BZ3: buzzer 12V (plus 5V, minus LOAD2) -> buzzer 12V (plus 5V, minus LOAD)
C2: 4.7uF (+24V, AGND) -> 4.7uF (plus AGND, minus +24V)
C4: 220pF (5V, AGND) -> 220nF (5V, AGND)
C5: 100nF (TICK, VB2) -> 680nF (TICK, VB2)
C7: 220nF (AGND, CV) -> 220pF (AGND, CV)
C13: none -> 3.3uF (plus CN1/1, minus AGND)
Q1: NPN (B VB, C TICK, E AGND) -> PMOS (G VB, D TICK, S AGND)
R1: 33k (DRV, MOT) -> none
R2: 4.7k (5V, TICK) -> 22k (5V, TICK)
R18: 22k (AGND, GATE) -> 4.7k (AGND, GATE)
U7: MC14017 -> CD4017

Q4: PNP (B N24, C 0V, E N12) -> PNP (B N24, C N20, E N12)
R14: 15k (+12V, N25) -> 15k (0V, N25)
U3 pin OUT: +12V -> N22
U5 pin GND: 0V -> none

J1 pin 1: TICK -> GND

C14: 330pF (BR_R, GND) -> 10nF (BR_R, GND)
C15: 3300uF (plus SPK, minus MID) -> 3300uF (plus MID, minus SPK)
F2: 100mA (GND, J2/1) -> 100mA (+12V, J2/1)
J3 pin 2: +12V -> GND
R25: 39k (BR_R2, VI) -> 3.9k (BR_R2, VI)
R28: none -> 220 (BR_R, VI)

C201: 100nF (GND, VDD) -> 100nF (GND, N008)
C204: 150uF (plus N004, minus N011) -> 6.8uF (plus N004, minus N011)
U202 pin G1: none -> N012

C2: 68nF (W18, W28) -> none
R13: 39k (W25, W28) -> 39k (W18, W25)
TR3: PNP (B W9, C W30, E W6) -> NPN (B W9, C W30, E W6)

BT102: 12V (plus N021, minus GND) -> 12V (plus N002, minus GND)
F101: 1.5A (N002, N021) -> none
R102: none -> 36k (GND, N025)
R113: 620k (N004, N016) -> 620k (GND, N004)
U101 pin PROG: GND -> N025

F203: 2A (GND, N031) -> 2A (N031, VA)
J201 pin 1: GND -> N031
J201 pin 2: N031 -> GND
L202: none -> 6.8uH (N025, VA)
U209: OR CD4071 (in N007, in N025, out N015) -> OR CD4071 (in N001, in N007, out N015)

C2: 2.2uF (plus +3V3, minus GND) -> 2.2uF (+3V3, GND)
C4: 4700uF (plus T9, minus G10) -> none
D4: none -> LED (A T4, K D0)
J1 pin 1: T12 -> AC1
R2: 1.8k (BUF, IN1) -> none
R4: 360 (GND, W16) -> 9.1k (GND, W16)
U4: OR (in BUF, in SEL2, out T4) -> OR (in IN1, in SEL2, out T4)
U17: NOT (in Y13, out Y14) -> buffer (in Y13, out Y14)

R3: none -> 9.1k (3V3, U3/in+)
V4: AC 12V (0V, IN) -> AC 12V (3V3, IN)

- _TASK DESCRIPTION_
Above is a listing; print exactly its lines from the one with "R14: 15k (+12V, N25) -> 15k (0V, N25)" through the one with "L202: none -> 6.8uH (N025, VA)", and no other lines.

- _ANSWER FOR THE TASK_
R14: 15k (+12V, N25) -> 15k (0V, N25)
U3 pin OUT: +12V -> N22
U5 pin GND: 0V -> none

J1 pin 1: TICK -> GND

C14: 330pF (BR_R, GND) -> 10nF (BR_R, GND)
C15: 3300uF (plus SPK, minus MID) -> 3300uF (plus MID, minus SPK)
F2: 100mA (GND, J2/1) -> 100mA (+12V, J2/1)
J3 pin 2: +12V -> GND
R25: 39k (BR_R2, VI) -> 3.9k (BR_R2, VI)
R28: none -> 220 (BR_R, VI)

C201: 100nF (GND, VDD) -> 100nF (GND, N008)
C204: 150uF (plus N004, minus N011) -> 6.8uF (plus N004, minus N011)
U202 pin G1: none -> N012

C2: 68nF (W18, W28) -> none
R13: 39k (W25, W28) -> 39k (W18, W25)
TR3: PNP (B W9, C W30, E W6) -> NPN (B W9, C W30, E W6)

BT102: 12V (plus N021, minus GND) -> 12V (plus N002, minus GND)
F101: 1.5A (N002, N021) -> none
R102: none -> 36k (GND, N025)
R113: 620k (N004, N016) -> 620k (GND, N004)
U101 pin PROG: GND -> N025

F203: 2A (GND, N031) -> 2A (N031, VA)
J201 pin 1: GND -> N031
J201 pin 2: N031 -> GND
L202: none -> 6.8uH (N025, VA)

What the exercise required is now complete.